### STORED DATA
◇ ◇ ◇
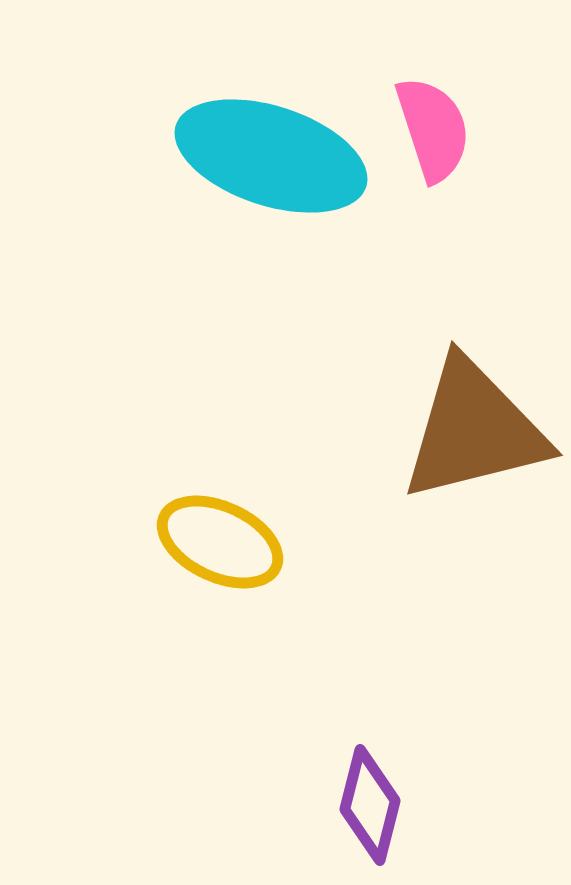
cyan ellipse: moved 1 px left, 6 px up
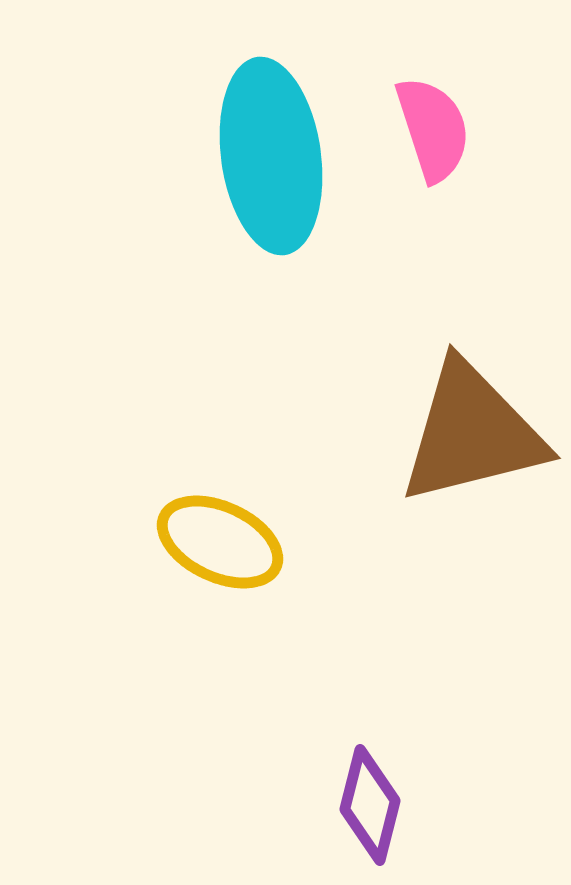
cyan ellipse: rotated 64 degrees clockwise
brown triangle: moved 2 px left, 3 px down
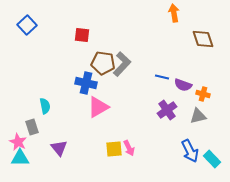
◇ ◇ ◇
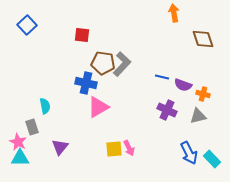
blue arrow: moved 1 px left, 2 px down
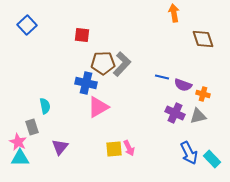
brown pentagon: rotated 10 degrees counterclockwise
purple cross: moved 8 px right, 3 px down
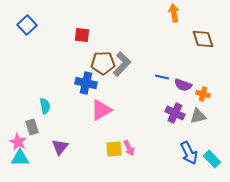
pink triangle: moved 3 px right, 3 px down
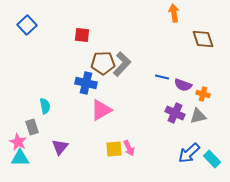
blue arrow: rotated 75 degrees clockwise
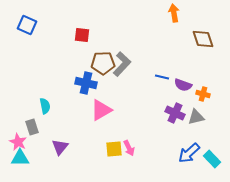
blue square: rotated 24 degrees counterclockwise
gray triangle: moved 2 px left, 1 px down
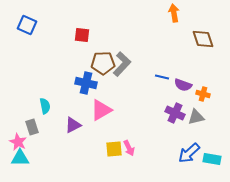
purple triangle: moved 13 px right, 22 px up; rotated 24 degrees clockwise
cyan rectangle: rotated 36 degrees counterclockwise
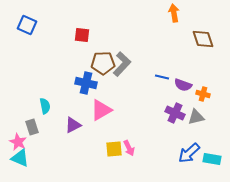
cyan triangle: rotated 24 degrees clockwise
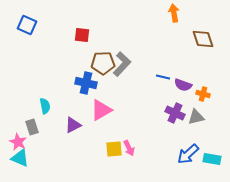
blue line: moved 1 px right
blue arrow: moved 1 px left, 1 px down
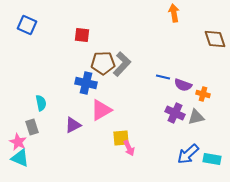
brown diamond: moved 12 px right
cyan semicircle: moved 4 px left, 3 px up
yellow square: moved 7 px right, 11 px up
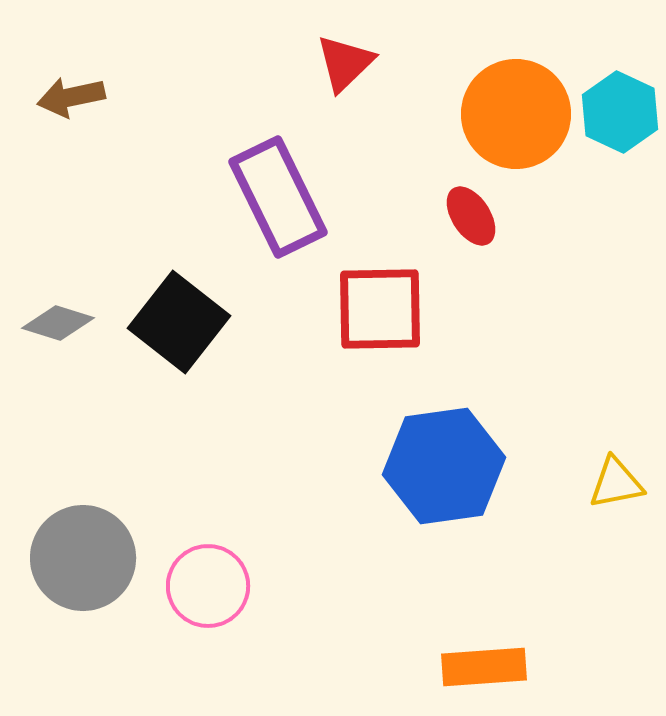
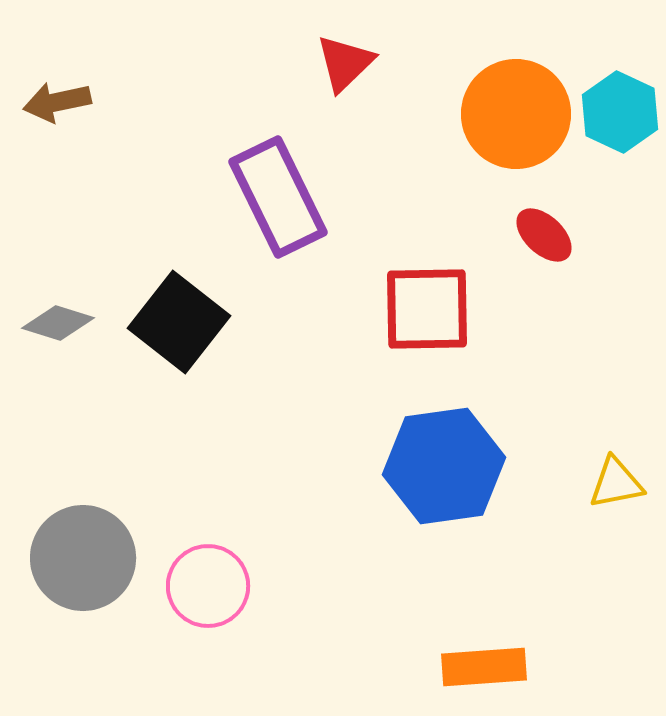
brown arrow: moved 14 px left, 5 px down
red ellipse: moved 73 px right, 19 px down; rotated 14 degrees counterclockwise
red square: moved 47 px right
◇ ◇ ◇
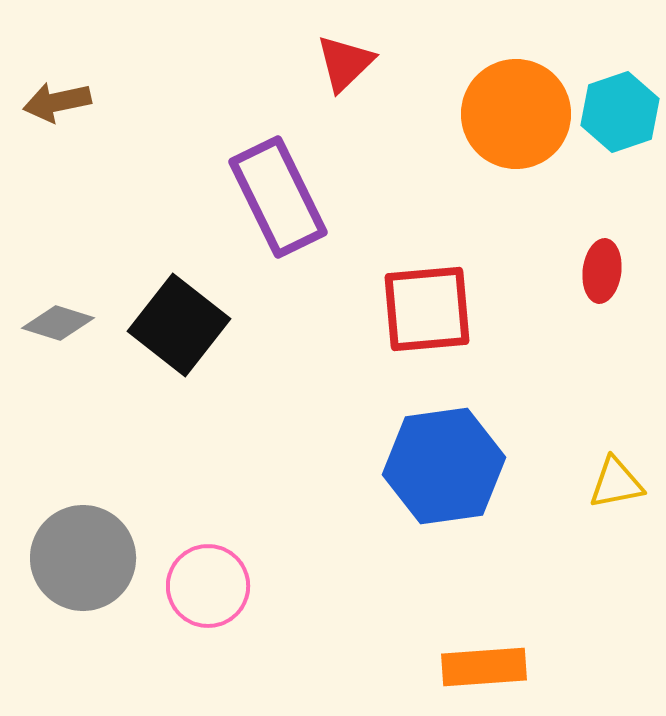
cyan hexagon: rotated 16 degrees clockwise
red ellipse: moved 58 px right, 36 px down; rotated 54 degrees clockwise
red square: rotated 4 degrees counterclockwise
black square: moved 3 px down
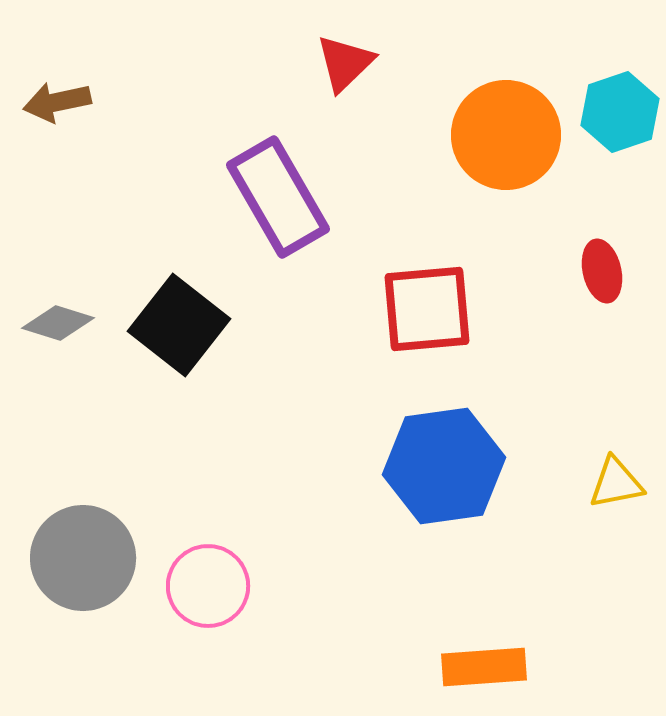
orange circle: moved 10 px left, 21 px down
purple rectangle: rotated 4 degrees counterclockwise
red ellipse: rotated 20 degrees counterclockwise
◇ ◇ ◇
### WRITTEN INSTRUCTION
Convert the lines from the one containing "brown pentagon: rotated" through the one containing "yellow square: moved 7 px right, 11 px up", both included, into a JSON list of strings with one string per line. Skip blank lines and leave out the picture lines.

### ANSWER TO THIS TASK
[
  "brown pentagon: rotated 10 degrees counterclockwise",
  "purple cross: moved 8 px right, 3 px down",
  "pink triangle: moved 3 px right, 3 px down",
  "blue arrow: rotated 75 degrees clockwise",
  "blue square: rotated 24 degrees counterclockwise",
  "gray triangle: moved 2 px left, 1 px down",
  "purple triangle: moved 13 px right, 22 px up; rotated 24 degrees clockwise",
  "cyan rectangle: rotated 36 degrees counterclockwise",
  "cyan triangle: rotated 24 degrees clockwise",
  "blue line: moved 1 px right",
  "blue arrow: moved 1 px left, 1 px down",
  "brown diamond: moved 12 px right",
  "cyan semicircle: moved 4 px left, 3 px up",
  "yellow square: moved 7 px right, 11 px up"
]